■ **Task details**
Please set down exactly the lines of the listing below from the line containing "none -> purple tile H2:I3 level 1" through the line containing "none -> cyan brick K6:L6 level 1", both lines included, leaving out all other lines.
★ ★ ★ ★ ★ ★ ★
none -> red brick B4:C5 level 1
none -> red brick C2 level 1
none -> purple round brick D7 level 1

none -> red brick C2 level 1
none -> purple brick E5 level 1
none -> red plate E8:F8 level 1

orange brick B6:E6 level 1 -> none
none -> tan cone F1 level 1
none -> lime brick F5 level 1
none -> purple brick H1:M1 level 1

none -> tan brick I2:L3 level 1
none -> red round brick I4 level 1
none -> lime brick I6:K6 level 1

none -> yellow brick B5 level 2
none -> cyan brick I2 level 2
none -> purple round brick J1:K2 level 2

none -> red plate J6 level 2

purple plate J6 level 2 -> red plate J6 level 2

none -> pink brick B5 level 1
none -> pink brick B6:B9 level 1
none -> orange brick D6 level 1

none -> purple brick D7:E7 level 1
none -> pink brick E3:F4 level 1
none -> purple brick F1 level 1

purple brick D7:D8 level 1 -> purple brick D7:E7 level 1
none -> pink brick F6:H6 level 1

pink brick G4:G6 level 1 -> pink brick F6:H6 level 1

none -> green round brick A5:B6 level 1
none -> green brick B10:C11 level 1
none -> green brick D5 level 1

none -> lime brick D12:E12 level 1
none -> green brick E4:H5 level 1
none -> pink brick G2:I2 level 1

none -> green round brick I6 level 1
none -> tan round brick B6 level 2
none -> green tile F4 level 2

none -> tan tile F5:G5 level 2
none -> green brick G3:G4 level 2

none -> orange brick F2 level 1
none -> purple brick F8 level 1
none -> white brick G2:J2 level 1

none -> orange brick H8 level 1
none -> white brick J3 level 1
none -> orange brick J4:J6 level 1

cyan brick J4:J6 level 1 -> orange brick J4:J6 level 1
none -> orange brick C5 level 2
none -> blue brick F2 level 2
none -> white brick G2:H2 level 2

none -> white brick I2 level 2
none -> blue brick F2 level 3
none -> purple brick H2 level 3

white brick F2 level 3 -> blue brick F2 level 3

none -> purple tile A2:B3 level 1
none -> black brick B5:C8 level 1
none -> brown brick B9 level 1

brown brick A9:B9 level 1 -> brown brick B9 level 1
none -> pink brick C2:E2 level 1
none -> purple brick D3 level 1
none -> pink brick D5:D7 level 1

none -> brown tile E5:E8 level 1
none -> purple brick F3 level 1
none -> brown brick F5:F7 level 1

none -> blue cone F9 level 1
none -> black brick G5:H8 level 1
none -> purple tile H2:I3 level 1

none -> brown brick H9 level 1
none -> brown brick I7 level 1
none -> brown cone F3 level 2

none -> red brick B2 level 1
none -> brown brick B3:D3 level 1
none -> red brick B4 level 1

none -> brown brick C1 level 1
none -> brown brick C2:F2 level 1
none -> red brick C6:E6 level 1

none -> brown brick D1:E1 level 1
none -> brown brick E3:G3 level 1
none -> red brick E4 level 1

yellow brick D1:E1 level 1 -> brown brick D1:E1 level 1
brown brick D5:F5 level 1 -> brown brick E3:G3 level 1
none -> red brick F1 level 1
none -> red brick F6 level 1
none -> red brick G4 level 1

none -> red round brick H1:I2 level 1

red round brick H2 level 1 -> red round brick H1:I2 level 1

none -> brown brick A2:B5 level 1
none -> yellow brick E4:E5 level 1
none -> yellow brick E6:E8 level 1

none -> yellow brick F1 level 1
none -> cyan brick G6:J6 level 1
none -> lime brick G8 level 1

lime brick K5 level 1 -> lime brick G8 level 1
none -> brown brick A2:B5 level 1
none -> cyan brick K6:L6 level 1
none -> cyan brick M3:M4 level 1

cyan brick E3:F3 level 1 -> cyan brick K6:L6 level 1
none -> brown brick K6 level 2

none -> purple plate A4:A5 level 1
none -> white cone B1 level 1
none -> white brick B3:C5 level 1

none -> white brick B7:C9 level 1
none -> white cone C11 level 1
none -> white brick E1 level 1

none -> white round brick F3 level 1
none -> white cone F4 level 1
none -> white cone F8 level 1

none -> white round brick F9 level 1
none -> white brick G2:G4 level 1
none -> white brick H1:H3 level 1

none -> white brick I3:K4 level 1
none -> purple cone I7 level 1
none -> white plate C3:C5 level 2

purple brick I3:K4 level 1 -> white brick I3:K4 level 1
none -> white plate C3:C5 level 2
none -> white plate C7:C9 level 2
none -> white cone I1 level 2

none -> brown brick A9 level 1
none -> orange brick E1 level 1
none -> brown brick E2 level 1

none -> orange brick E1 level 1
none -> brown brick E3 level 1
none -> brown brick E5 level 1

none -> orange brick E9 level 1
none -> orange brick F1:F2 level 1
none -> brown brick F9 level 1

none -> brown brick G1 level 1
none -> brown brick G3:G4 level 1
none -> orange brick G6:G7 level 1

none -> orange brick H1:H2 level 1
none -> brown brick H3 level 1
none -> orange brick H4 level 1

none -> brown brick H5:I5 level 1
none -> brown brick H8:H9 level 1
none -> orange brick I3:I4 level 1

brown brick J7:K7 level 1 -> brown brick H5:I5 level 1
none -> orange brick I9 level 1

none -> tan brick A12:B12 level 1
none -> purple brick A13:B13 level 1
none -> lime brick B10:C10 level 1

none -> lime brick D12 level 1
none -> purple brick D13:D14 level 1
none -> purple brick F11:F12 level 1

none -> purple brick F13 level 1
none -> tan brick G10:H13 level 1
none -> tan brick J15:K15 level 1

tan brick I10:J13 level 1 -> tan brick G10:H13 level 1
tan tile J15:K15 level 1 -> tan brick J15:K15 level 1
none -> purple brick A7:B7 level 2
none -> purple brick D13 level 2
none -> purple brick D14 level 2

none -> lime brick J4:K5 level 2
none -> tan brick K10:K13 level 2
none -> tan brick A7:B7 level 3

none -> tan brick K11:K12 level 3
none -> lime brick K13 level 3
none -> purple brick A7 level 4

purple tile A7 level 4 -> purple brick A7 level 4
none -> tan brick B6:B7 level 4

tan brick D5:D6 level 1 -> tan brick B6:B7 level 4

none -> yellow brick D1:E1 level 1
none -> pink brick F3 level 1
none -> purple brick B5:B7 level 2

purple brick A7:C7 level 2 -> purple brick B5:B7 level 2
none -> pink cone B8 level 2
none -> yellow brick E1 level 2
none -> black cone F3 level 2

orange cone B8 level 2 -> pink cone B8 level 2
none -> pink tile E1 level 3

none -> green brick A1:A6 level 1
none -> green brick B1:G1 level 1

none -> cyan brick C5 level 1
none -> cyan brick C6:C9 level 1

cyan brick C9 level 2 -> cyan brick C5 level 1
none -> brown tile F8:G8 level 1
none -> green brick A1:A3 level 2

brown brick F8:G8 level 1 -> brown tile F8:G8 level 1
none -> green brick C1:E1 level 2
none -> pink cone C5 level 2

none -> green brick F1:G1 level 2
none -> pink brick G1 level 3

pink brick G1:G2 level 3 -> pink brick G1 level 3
★ ★ ★ ★ ★ ★ ★
■ **Response**
none -> purple tile H2:I3 level 1

none -> brown brick H9 level 1
none -> brown brick I7 level 1
none -> brown cone F3 level 2

none -> red brick B2 level 1
none -> brown brick B3:D3 level 1
none -> red brick B4 level 1

none -> brown brick C1 level 1
none -> brown brick C2:F2 level 1
none -> red brick C6:E6 level 1

none -> brown brick D1:E1 level 1
none -> brown brick E3:G3 level 1
none -> red brick E4 level 1

yellow brick D1:E1 level 1 -> brown brick D1:E1 level 1
brown brick D5:F5 level 1 -> brown brick E3:G3 level 1
none -> red brick F1 level 1
none -> red brick F6 level 1
none -> red brick G4 level 1

none -> red round brick H1:I2 level 1

red round brick H2 level 1 -> red round brick H1:I2 level 1

none -> brown brick A2:B5 level 1
none -> yellow brick E4:E5 level 1
none -> yellow brick E6:E8 level 1

none -> yellow brick F1 level 1
none -> cyan brick G6:J6 level 1
none -> lime brick G8 level 1

lime brick K5 level 1 -> lime brick G8 level 1
none -> brown brick A2:B5 level 1
none -> cyan brick K6:L6 level 1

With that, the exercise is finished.